=== Exercise ===
The records below must be copied in full; omit the images.

=== Task data ===
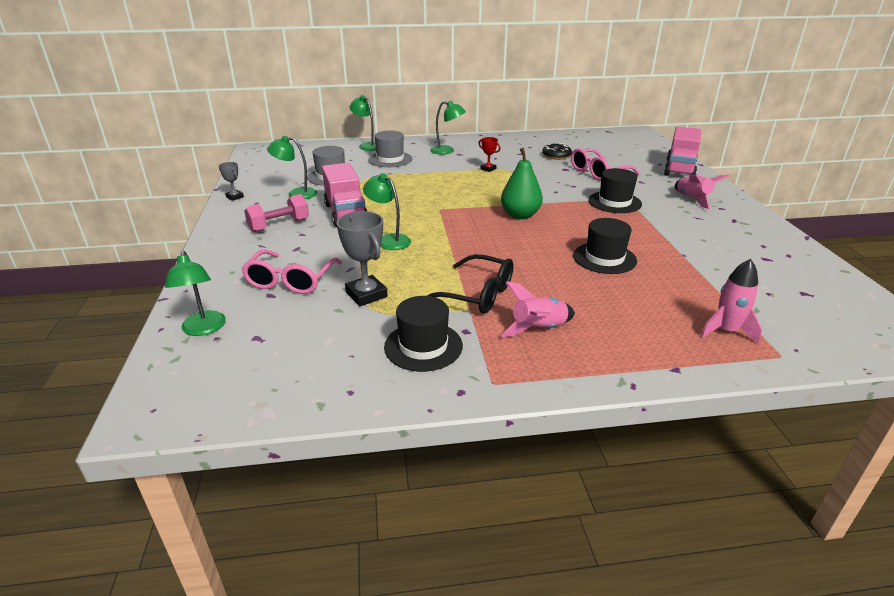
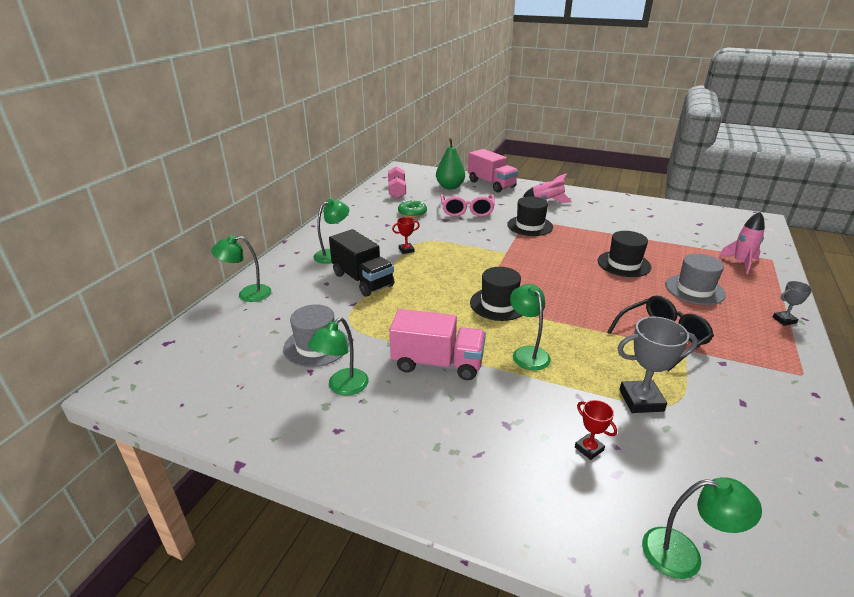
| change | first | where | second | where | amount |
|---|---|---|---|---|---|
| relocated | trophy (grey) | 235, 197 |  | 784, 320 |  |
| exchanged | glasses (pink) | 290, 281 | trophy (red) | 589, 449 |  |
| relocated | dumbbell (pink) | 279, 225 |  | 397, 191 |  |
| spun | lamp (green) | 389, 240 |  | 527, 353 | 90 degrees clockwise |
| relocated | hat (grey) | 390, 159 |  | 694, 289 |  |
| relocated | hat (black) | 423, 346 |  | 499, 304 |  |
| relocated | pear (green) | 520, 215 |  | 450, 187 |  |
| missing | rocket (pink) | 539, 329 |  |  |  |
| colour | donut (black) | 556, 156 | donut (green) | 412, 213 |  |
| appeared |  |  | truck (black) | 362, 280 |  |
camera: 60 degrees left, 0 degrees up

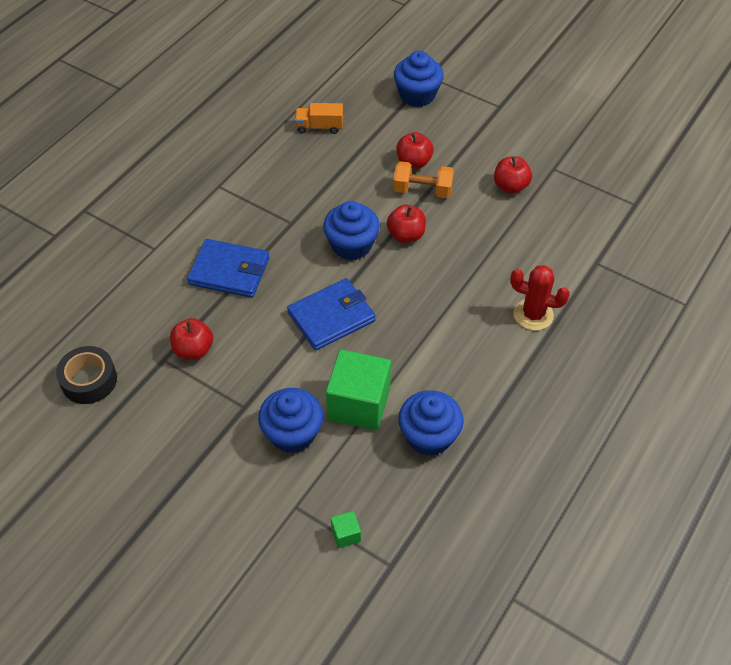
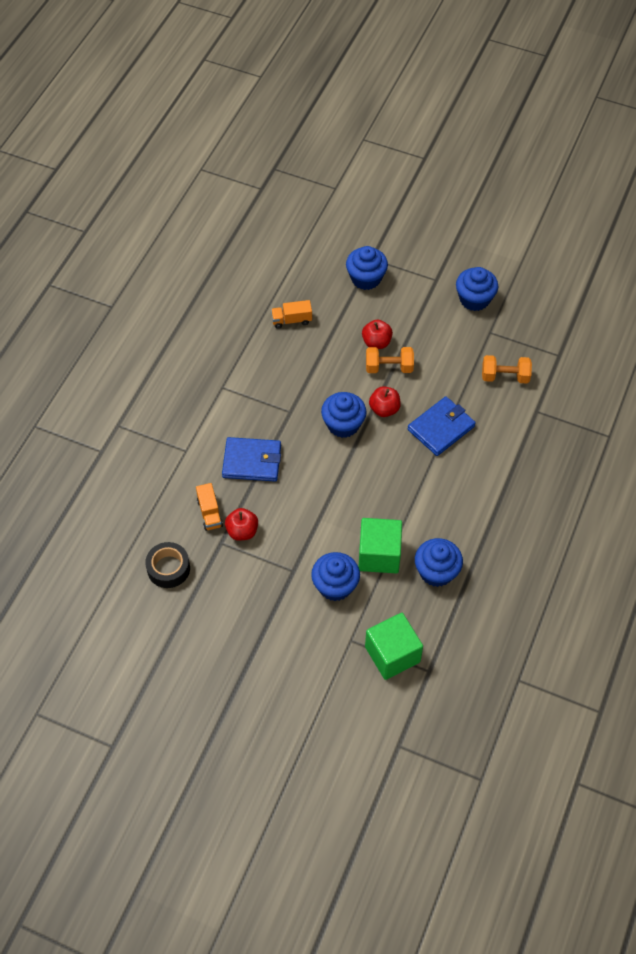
| change | first | where | second | where | amount |
|---|---|---|---|---|---|
| relocated | wallet (blue) | 331, 317 |  | 441, 428 |  |
| size | cube (green) | 346, 534 |  | 392, 654 | x2.36 |
| missing | apple (red) | 510, 186 |  |  |  |
| missing | cactus (red) | 533, 314 |  |  |  |
| appeared |  |  | truck (orange) | 209, 513 |  |
| appeared |  |  | cupcake (blue) | 474, 299 |  |
| appeared |  |  | dumbbell (orange) | 505, 376 |  |
camera: 10 degrees left, 5 degrees up

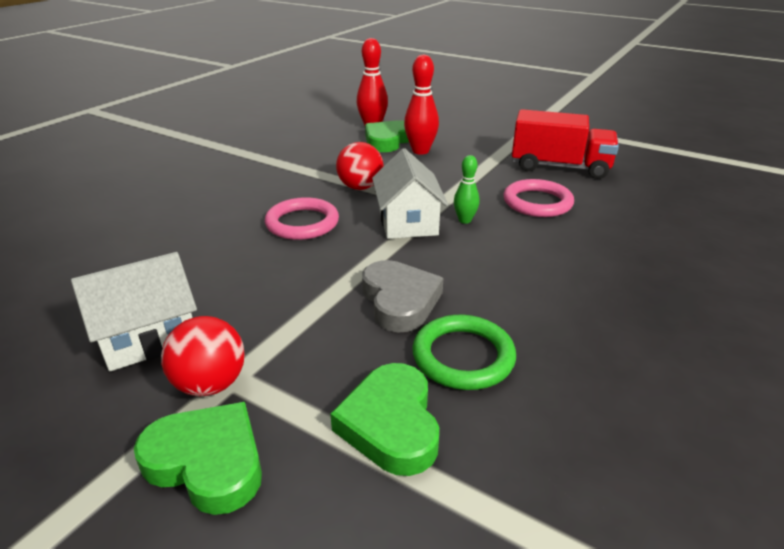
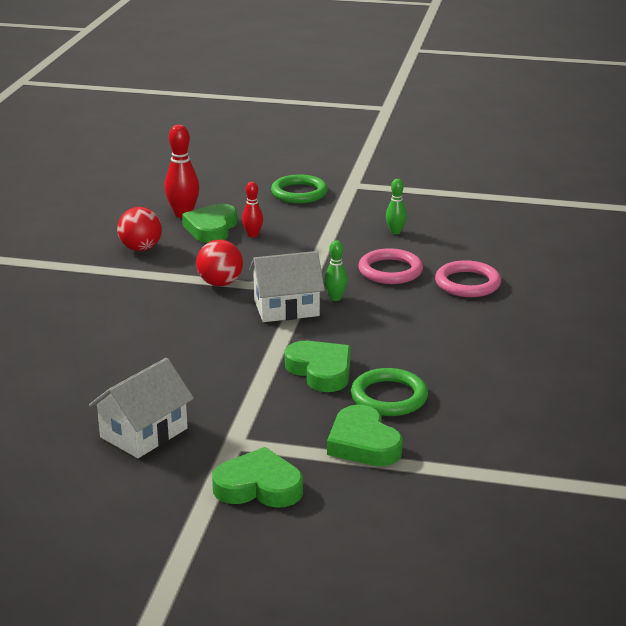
| change | first | where | second | where | amount |
|---|---|---|---|---|---|
| relocated | ball (red) | 210, 384 |  | 141, 248 |  |
| relocated | ring (pink) | 302, 223 |  | 467, 283 |  |
| colour | heart (grey) | 399, 301 | heart (green) | 320, 371 |  |
| spun | house (white) | 407, 222 |  | 286, 308 | 75 degrees counterclockwise |
| size | bowling pin (red) | 420, 151 |  | 253, 235 | x0.59 |
| exchanged | truck (red) | 559, 167 | bowling pin (green) | 395, 232 |  |
| appeared |  |  | ring (green) | 299, 193 |  |
camera: 20 degrees left, 5 degrees down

=== Reply to the task ===
| change | first | where | second | where | amount |
|---|---|---|---|---|---|
| relocated | trophy (grey) | 235, 197 |  | 784, 320 |  |
| exchanged | glasses (pink) | 290, 281 | trophy (red) | 589, 449 |  |
| relocated | dumbbell (pink) | 279, 225 |  | 397, 191 |  |
| spun | lamp (green) | 389, 240 |  | 527, 353 | 90 degrees clockwise |
| relocated | hat (grey) | 390, 159 |  | 694, 289 |  |
| relocated | hat (black) | 423, 346 |  | 499, 304 |  |
| relocated | pear (green) | 520, 215 |  | 450, 187 |  |
| missing | rocket (pink) | 539, 329 |  |  |  |
| colour | donut (black) | 556, 156 | donut (green) | 412, 213 |  |
| appeared |  |  | truck (black) | 362, 280 |  |
camera: 60 degrees left, 0 degrees up

| change | first | where | second | where | amount |
|---|---|---|---|---|---|
| relocated | wallet (blue) | 331, 317 |  | 441, 428 |  |
| size | cube (green) | 346, 534 |  | 392, 654 | x2.36 |
| missing | apple (red) | 510, 186 |  |  |  |
| missing | cactus (red) | 533, 314 |  |  |  |
| appeared |  |  | truck (orange) | 209, 513 |  |
| appeared |  |  | cupcake (blue) | 474, 299 |  |
| appeared |  |  | dumbbell (orange) | 505, 376 |  |
camera: 10 degrees left, 5 degrees up

| change | first | where | second | where | amount |
|---|---|---|---|---|---|
| relocated | ball (red) | 210, 384 |  | 141, 248 |  |
| relocated | ring (pink) | 302, 223 |  | 467, 283 |  |
| colour | heart (grey) | 399, 301 | heart (green) | 320, 371 |  |
| spun | house (white) | 407, 222 |  | 286, 308 | 75 degrees counterclockwise |
| size | bowling pin (red) | 420, 151 |  | 253, 235 | x0.59 |
| exchanged | truck (red) | 559, 167 | bowling pin (green) | 395, 232 |  |
| appeared |  |  | ring (green) | 299, 193 |  |
camera: 20 degrees left, 5 degrees down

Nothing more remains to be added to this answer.